About this task =
Print out every line of the material exactly. Include no pictures.

Provided data =

=== Section Start ===

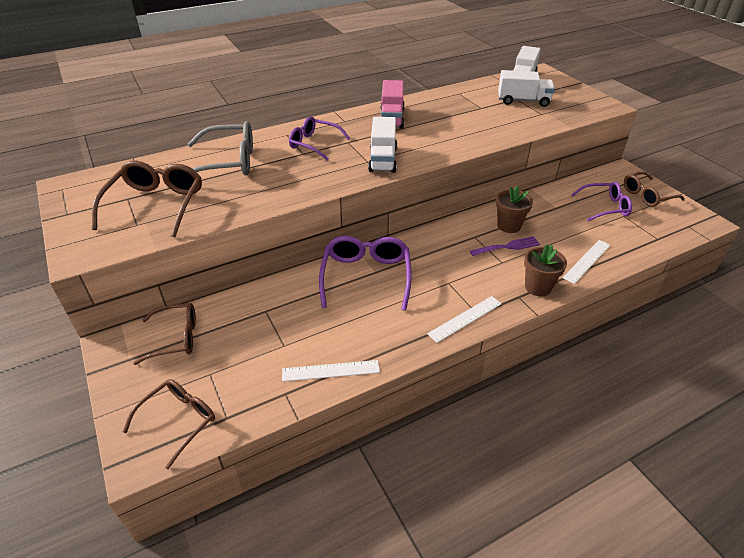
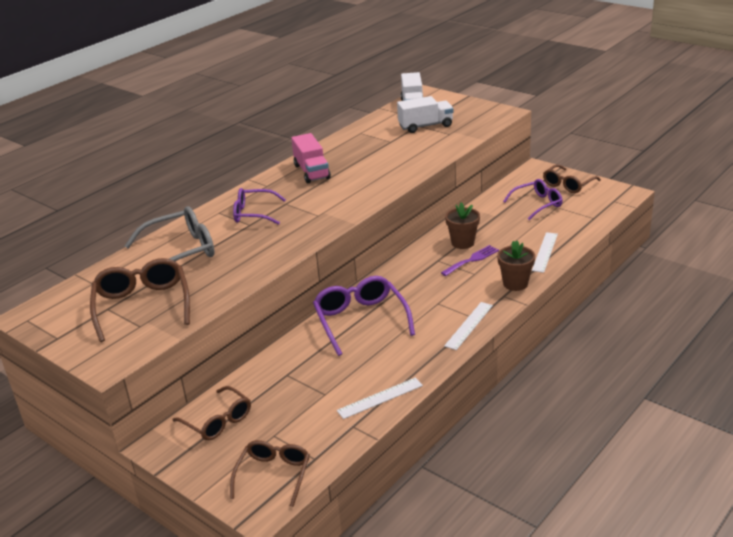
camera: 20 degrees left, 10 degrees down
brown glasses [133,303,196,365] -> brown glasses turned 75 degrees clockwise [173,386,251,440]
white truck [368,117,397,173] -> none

=== Section End ===

Task output =
camera: 20 degrees left, 10 degrees down
brown glasses [133,303,196,365] -> brown glasses turned 75 degrees clockwise [173,386,251,440]
white truck [368,117,397,173] -> none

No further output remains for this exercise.